▶ **Your goal**
Keep every line in which "left" occurs and drop the rest of the data.

Provided records below:

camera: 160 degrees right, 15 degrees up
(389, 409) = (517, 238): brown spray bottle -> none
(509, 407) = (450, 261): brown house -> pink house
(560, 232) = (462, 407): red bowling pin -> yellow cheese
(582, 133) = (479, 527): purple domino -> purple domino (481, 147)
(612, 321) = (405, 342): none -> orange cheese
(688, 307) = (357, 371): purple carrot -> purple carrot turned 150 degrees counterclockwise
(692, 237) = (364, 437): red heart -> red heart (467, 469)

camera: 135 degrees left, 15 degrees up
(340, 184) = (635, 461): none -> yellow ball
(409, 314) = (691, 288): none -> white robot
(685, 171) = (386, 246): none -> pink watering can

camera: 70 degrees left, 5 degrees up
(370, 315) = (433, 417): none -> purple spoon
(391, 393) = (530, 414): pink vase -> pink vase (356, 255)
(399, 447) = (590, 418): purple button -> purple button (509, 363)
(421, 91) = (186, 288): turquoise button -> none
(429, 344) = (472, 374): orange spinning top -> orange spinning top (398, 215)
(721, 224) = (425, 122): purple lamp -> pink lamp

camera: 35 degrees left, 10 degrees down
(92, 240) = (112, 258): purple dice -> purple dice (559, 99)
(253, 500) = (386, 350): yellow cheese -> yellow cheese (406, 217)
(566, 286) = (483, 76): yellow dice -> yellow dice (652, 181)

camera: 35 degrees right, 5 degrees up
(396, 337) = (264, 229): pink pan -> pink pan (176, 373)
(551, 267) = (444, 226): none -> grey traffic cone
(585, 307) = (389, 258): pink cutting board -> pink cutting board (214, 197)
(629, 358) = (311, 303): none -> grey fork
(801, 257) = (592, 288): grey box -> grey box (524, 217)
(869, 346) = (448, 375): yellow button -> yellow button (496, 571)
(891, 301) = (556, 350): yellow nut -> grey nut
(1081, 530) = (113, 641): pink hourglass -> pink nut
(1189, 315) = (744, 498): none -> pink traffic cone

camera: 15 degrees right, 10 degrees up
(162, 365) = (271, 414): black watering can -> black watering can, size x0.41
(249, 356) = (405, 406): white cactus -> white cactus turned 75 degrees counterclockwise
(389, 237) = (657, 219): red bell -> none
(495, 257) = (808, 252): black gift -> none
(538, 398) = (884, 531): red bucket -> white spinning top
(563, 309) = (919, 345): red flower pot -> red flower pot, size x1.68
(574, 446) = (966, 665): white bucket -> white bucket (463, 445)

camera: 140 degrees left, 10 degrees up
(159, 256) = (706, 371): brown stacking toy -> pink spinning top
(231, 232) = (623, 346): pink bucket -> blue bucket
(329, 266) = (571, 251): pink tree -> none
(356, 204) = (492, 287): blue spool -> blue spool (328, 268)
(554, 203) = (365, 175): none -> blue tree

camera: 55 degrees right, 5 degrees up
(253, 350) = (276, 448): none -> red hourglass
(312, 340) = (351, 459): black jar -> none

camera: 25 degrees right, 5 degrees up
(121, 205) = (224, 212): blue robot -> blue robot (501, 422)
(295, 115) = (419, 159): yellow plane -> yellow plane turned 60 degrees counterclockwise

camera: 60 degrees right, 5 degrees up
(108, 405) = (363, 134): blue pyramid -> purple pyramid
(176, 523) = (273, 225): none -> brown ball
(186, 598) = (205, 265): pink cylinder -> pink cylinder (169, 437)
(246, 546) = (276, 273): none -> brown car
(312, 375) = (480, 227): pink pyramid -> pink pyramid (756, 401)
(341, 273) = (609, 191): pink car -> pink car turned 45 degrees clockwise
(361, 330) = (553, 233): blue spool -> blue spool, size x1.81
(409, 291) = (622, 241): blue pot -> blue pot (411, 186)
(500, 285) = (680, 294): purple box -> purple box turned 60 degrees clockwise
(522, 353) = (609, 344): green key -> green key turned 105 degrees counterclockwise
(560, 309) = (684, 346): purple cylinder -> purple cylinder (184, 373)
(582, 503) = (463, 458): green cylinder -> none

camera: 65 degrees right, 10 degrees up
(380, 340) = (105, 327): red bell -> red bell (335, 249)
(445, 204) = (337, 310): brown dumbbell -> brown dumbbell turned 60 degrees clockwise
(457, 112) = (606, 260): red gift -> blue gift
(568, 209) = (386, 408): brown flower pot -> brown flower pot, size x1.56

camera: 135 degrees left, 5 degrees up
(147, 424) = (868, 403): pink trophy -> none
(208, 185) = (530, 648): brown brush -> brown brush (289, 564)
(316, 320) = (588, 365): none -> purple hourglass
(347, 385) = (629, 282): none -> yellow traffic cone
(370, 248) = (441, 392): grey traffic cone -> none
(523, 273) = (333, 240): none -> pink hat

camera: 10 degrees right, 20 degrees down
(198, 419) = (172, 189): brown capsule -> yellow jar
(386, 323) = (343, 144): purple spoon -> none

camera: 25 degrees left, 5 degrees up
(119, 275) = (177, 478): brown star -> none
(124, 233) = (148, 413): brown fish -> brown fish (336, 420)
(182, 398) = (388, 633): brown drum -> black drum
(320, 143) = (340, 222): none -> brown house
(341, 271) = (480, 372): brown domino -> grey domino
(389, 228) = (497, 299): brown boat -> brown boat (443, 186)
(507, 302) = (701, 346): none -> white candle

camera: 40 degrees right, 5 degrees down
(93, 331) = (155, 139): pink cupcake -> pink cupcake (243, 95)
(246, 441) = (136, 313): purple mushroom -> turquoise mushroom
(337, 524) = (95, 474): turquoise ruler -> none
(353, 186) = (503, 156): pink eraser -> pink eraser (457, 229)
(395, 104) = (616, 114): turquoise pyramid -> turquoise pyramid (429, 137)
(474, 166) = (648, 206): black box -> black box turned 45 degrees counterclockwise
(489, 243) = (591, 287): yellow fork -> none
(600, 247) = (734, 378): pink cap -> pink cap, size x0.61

End of Provided records.

▶ **Exercise response**
camera: 135 degrees left, 15 degrees up
camera: 70 degrees left, 5 degrees up
camera: 35 degrees left, 10 degrees down
camera: 140 degrees left, 10 degrees up
camera: 135 degrees left, 5 degrees up
camera: 25 degrees left, 5 degrees up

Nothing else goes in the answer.